== Segment start ==

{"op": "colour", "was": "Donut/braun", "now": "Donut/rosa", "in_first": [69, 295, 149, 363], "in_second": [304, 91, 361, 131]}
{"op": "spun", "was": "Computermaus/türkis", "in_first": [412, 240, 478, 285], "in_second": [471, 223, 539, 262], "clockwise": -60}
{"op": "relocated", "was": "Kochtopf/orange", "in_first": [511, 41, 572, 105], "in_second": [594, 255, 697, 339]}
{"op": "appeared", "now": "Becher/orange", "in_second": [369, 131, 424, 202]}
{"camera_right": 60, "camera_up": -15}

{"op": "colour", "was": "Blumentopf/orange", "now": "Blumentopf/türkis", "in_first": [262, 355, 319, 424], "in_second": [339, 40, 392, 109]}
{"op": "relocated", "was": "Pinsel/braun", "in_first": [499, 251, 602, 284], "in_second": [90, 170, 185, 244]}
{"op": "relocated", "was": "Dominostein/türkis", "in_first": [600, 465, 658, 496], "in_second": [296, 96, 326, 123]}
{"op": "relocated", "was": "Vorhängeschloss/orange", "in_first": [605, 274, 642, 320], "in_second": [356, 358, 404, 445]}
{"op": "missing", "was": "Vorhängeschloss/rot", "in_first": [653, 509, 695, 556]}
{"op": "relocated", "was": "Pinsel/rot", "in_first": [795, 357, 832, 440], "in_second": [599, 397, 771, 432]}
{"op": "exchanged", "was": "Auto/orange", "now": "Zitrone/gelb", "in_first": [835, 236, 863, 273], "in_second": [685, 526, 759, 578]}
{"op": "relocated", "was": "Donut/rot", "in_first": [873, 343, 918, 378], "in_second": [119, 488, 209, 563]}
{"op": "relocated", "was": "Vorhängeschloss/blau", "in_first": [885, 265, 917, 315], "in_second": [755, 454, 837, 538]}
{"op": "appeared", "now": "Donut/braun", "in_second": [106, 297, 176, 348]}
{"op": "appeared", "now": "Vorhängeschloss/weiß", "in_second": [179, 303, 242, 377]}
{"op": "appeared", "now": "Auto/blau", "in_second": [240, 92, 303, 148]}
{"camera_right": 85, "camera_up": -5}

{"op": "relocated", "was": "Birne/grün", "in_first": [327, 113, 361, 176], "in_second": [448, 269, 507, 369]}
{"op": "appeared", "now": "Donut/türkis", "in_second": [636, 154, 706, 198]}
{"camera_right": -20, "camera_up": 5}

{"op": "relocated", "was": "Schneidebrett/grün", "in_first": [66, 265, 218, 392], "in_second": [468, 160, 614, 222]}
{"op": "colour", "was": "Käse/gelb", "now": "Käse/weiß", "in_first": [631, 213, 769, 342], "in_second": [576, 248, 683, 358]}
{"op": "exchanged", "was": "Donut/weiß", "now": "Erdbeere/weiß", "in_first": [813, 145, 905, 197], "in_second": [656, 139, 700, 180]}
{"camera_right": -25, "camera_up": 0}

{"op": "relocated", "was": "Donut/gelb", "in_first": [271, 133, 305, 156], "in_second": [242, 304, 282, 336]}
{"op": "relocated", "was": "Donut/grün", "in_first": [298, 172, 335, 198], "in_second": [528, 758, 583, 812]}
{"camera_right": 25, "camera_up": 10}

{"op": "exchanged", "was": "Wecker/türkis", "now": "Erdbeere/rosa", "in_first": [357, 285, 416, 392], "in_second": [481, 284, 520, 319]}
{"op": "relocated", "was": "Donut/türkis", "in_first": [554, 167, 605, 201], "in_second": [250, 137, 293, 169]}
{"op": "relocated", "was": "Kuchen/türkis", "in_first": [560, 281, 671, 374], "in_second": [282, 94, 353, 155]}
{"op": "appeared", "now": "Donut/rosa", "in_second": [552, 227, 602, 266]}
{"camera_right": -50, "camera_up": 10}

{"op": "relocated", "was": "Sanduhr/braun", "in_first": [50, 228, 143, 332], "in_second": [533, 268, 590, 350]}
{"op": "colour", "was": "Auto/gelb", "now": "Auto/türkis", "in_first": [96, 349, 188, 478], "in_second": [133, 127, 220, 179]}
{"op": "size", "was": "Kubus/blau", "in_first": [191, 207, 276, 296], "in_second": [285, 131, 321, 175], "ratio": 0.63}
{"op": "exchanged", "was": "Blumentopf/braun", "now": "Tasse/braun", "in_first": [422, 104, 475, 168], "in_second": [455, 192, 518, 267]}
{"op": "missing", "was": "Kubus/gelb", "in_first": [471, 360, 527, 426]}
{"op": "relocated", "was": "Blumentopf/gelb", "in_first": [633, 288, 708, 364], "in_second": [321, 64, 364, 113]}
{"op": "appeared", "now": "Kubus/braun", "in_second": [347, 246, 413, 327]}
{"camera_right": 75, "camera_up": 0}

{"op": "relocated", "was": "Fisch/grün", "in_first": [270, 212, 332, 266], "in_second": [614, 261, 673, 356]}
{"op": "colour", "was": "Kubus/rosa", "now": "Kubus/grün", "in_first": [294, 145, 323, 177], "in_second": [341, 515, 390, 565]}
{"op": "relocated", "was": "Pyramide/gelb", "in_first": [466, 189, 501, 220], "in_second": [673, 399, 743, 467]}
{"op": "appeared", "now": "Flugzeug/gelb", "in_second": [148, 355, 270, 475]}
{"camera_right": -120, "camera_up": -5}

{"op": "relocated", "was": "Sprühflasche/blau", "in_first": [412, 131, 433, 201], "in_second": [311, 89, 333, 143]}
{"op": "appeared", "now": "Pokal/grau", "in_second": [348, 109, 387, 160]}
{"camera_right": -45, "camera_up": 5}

== Segment end ==

◆ INSTRUCTIONS TO FOLLOW ◆
Retype the material. Keep it exact.

◆ RESULT OF THIS EXERCISE ◆
{"op": "colour", "was": "Donut/braun", "now": "Donut/rosa", "in_first": [69, 295, 149, 363], "in_second": [304, 91, 361, 131]}
{"op": "spun", "was": "Computermaus/türkis", "in_first": [412, 240, 478, 285], "in_second": [471, 223, 539, 262], "clockwise": -60}
{"op": "relocated", "was": "Kochtopf/orange", "in_first": [511, 41, 572, 105], "in_second": [594, 255, 697, 339]}
{"op": "appeared", "now": "Becher/orange", "in_second": [369, 131, 424, 202]}
{"camera_right": 60, "camera_up": -15}

{"op": "colour", "was": "Blumentopf/orange", "now": "Blumentopf/türkis", "in_first": [262, 355, 319, 424], "in_second": [339, 40, 392, 109]}
{"op": "relocated", "was": "Pinsel/braun", "in_first": [499, 251, 602, 284], "in_second": [90, 170, 185, 244]}
{"op": "relocated", "was": "Dominostein/türkis", "in_first": [600, 465, 658, 496], "in_second": [296, 96, 326, 123]}
{"op": "relocated", "was": "Vorhängeschloss/orange", "in_first": [605, 274, 642, 320], "in_second": [356, 358, 404, 445]}
{"op": "missing", "was": "Vorhängeschloss/rot", "in_first": [653, 509, 695, 556]}
{"op": "relocated", "was": "Pinsel/rot", "in_first": [795, 357, 832, 440], "in_second": [599, 397, 771, 432]}
{"op": "exchanged", "was": "Auto/orange", "now": "Zitrone/gelb", "in_first": [835, 236, 863, 273], "in_second": [685, 526, 759, 578]}
{"op": "relocated", "was": "Donut/rot", "in_first": [873, 343, 918, 378], "in_second": [119, 488, 209, 563]}
{"op": "relocated", "was": "Vorhängeschloss/blau", "in_first": [885, 265, 917, 315], "in_second": [755, 454, 837, 538]}
{"op": "appeared", "now": "Donut/braun", "in_second": [106, 297, 176, 348]}
{"op": "appeared", "now": "Vorhängeschloss/weiß", "in_second": [179, 303, 242, 377]}
{"op": "appeared", "now": "Auto/blau", "in_second": [240, 92, 303, 148]}
{"camera_right": 85, "camera_up": -5}

{"op": "relocated", "was": "Birne/grün", "in_first": [327, 113, 361, 176], "in_second": [448, 269, 507, 369]}
{"op": "appeared", "now": "Donut/türkis", "in_second": [636, 154, 706, 198]}
{"camera_right": -20, "camera_up": 5}

{"op": "relocated", "was": "Schneidebrett/grün", "in_first": [66, 265, 218, 392], "in_second": [468, 160, 614, 222]}
{"op": "colour", "was": "Käse/gelb", "now": "Käse/weiß", "in_first": [631, 213, 769, 342], "in_second": [576, 248, 683, 358]}
{"op": "exchanged", "was": "Donut/weiß", "now": "Erdbeere/weiß", "in_first": [813, 145, 905, 197], "in_second": [656, 139, 700, 180]}
{"camera_right": -25, "camera_up": 0}

{"op": "relocated", "was": "Donut/gelb", "in_first": [271, 133, 305, 156], "in_second": [242, 304, 282, 336]}
{"op": "relocated", "was": "Donut/grün", "in_first": [298, 172, 335, 198], "in_second": [528, 758, 583, 812]}
{"camera_right": 25, "camera_up": 10}

{"op": "exchanged", "was": "Wecker/türkis", "now": "Erdbeere/rosa", "in_first": [357, 285, 416, 392], "in_second": [481, 284, 520, 319]}
{"op": "relocated", "was": "Donut/türkis", "in_first": [554, 167, 605, 201], "in_second": [250, 137, 293, 169]}
{"op": "relocated", "was": "Kuchen/türkis", "in_first": [560, 281, 671, 374], "in_second": [282, 94, 353, 155]}
{"op": "appeared", "now": "Donut/rosa", "in_second": [552, 227, 602, 266]}
{"camera_right": -50, "camera_up": 10}

{"op": "relocated", "was": "Sanduhr/braun", "in_first": [50, 228, 143, 332], "in_second": [533, 268, 590, 350]}
{"op": "colour", "was": "Auto/gelb", "now": "Auto/türkis", "in_first": [96, 349, 188, 478], "in_second": [133, 127, 220, 179]}
{"op": "size", "was": "Kubus/blau", "in_first": [191, 207, 276, 296], "in_second": [285, 131, 321, 175], "ratio": 0.63}
{"op": "exchanged", "was": "Blumentopf/braun", "now": "Tasse/braun", "in_first": [422, 104, 475, 168], "in_second": [455, 192, 518, 267]}
{"op": "missing", "was": "Kubus/gelb", "in_first": [471, 360, 527, 426]}
{"op": "relocated", "was": "Blumentopf/gelb", "in_first": [633, 288, 708, 364], "in_second": [321, 64, 364, 113]}
{"op": "appeared", "now": "Kubus/braun", "in_second": [347, 246, 413, 327]}
{"camera_right": 75, "camera_up": 0}

{"op": "relocated", "was": "Fisch/grün", "in_first": [270, 212, 332, 266], "in_second": [614, 261, 673, 356]}
{"op": "colour", "was": "Kubus/rosa", "now": "Kubus/grün", "in_first": [294, 145, 323, 177], "in_second": [341, 515, 390, 565]}
{"op": "relocated", "was": "Pyramide/gelb", "in_first": [466, 189, 501, 220], "in_second": [673, 399, 743, 467]}
{"op": "appeared", "now": "Flugzeug/gelb", "in_second": [148, 355, 270, 475]}
{"camera_right": -120, "camera_up": -5}

{"op": "relocated", "was": "Sprühflasche/blau", "in_first": [412, 131, 433, 201], "in_second": [311, 89, 333, 143]}
{"op": "appeared", "now": "Pokal/grau", "in_second": [348, 109, 387, 160]}
{"camera_right": -45, "camera_up": 5}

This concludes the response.